__Dataset__:
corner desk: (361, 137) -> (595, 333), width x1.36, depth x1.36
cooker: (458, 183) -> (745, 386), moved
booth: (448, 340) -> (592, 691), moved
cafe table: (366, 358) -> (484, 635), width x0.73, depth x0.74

--

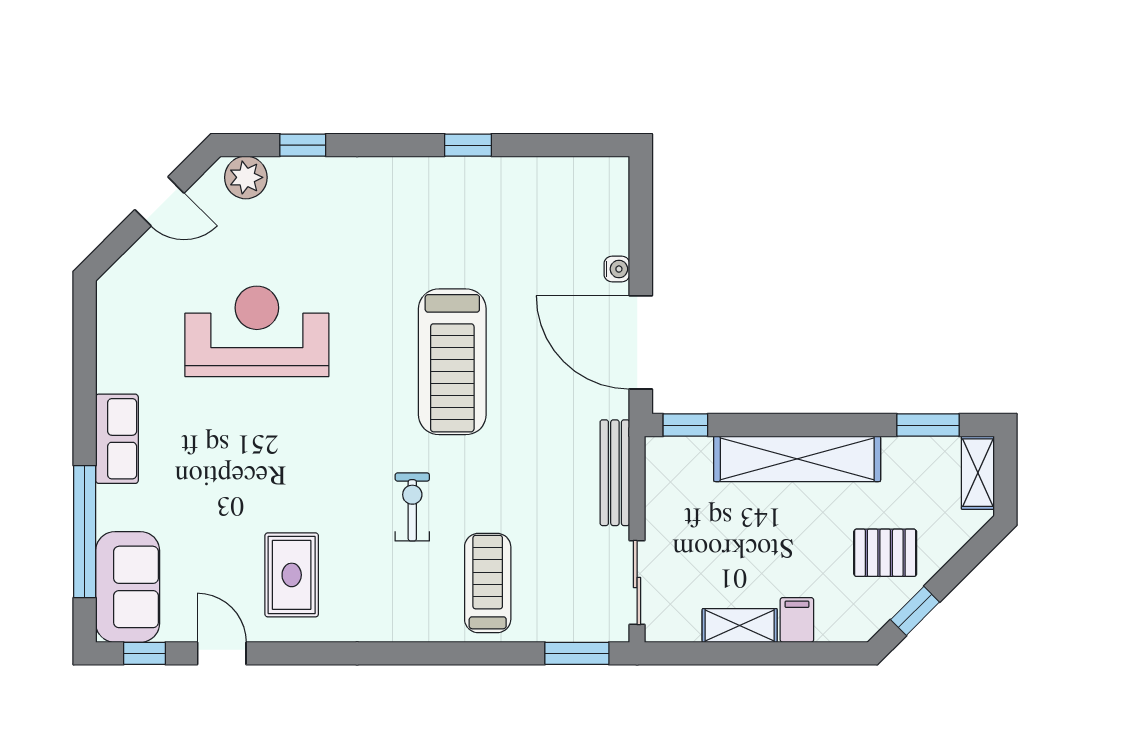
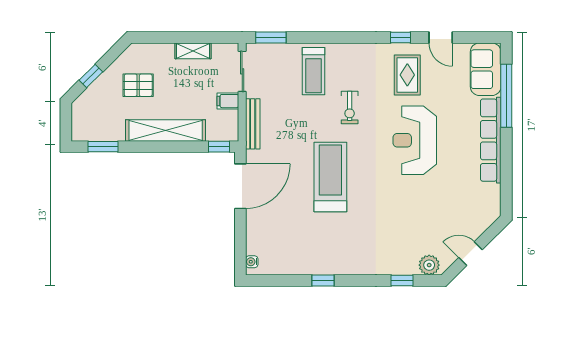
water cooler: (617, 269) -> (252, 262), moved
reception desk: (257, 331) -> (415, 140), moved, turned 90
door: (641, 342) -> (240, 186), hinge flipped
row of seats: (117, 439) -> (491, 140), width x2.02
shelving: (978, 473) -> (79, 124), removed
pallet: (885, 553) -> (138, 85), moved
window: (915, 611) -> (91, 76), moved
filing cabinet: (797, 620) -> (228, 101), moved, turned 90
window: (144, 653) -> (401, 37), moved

* * *

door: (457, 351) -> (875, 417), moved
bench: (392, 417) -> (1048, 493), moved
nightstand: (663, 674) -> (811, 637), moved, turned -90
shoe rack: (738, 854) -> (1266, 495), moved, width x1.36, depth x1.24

__Task objective__:
Word for word, restate the lines above from the line containing "row of seats: (117, 439)" through the line containing "window: (144, 653) -> (401, 37), moved", with both included and nothing else.

__Solution to the exercise__:
row of seats: (117, 439) -> (491, 140), width x2.02
shelving: (978, 473) -> (79, 124), removed
pallet: (885, 553) -> (138, 85), moved
window: (915, 611) -> (91, 76), moved
filing cabinet: (797, 620) -> (228, 101), moved, turned 90
window: (144, 653) -> (401, 37), moved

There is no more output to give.